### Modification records
Segment Open

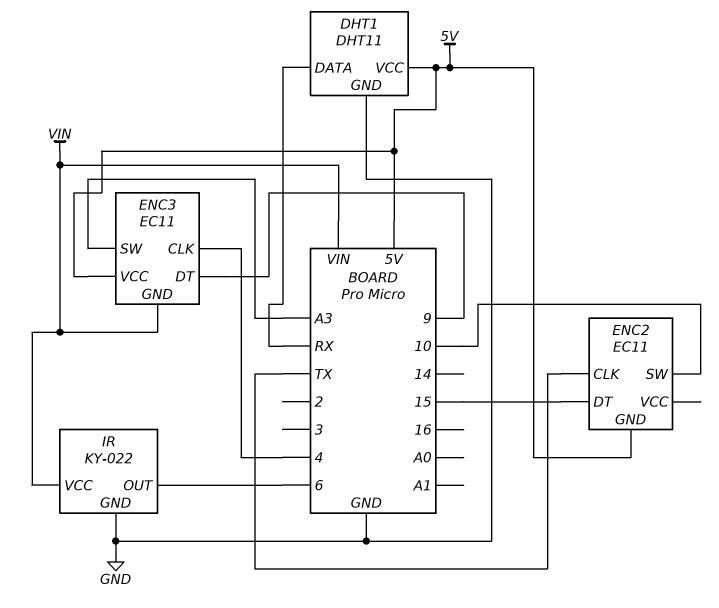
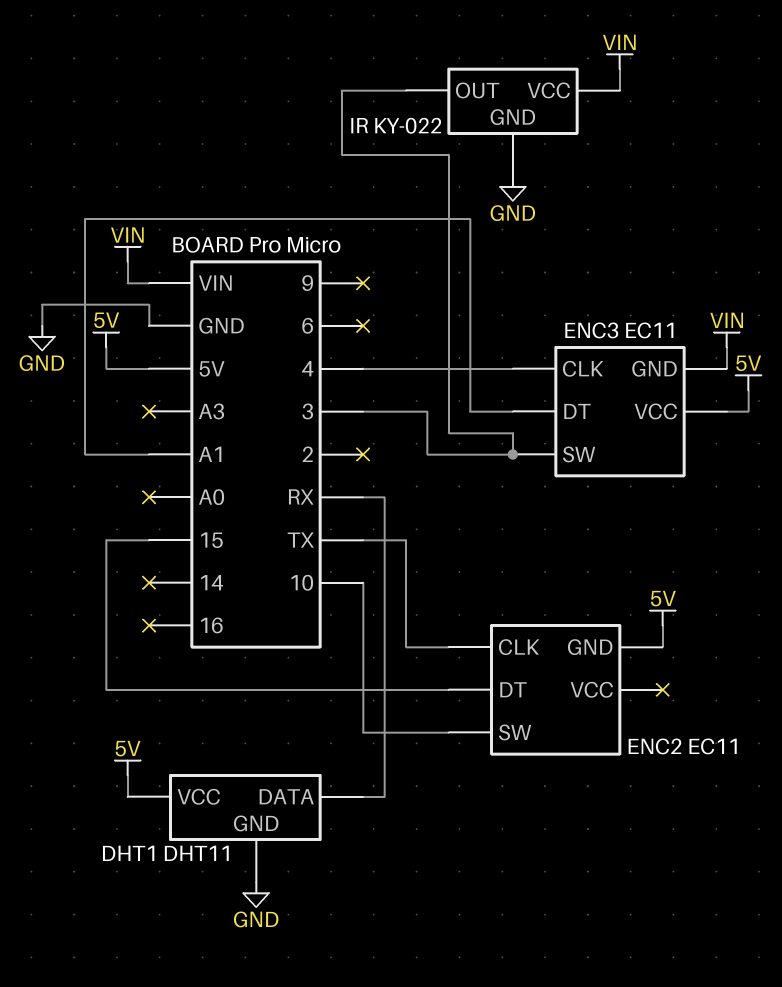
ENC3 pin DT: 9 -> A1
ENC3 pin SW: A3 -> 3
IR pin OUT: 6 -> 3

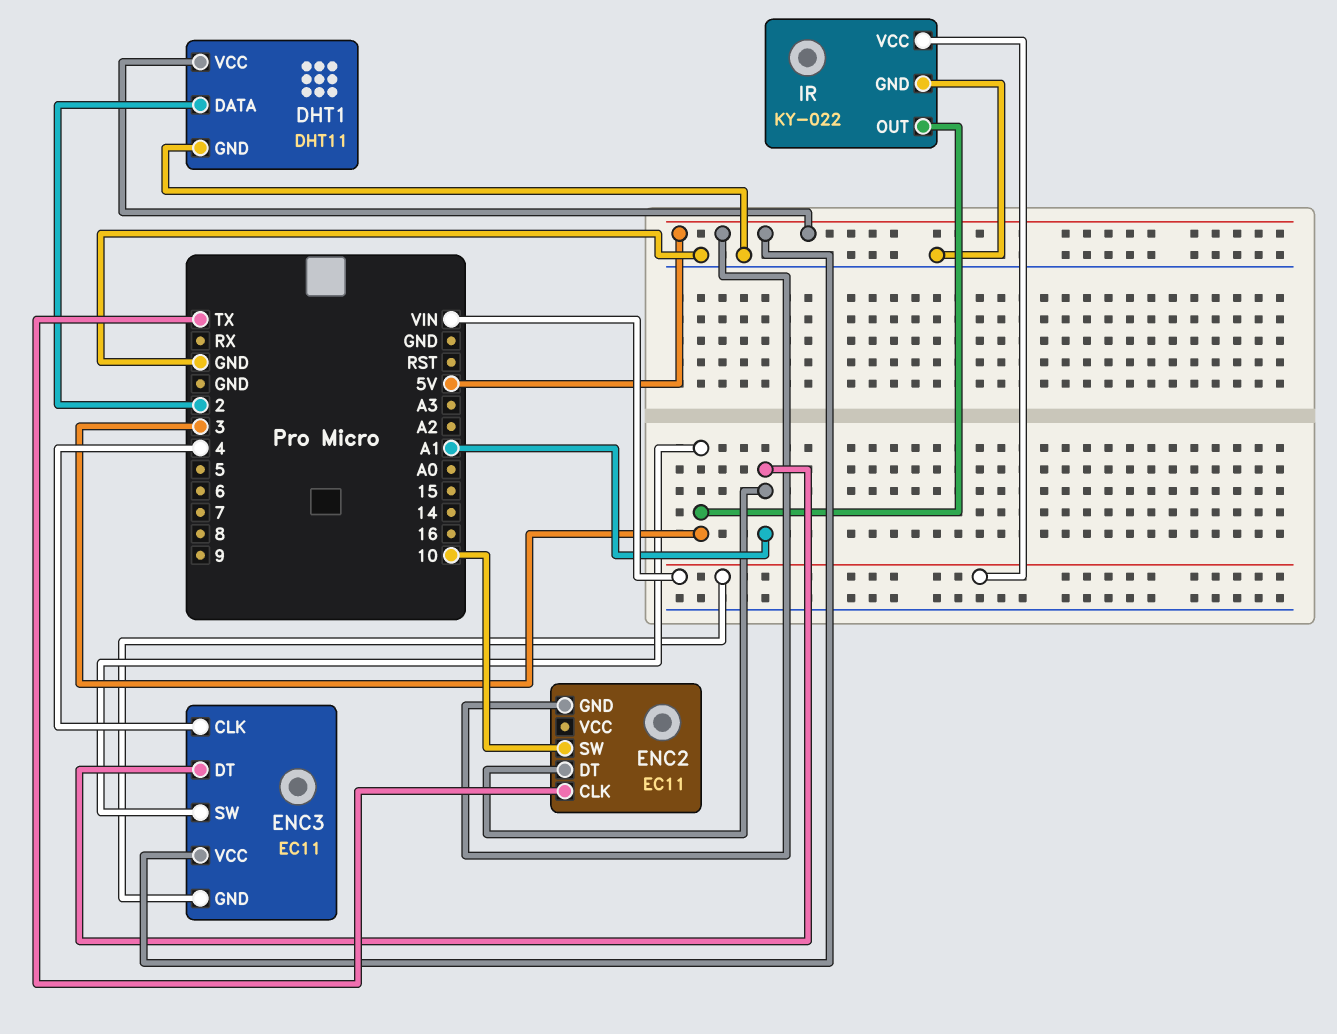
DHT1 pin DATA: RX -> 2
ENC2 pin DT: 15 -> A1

Segment Closed

### TASK OBJECTIVE
Set down each of the records precisely, leaving any pictures behind.

### EXERCISE OUTPUT
ENC3 pin DT: 9 -> A1
ENC3 pin SW: A3 -> 3
IR pin OUT: 6 -> 3

DHT1 pin DATA: RX -> 2
ENC2 pin DT: 15 -> A1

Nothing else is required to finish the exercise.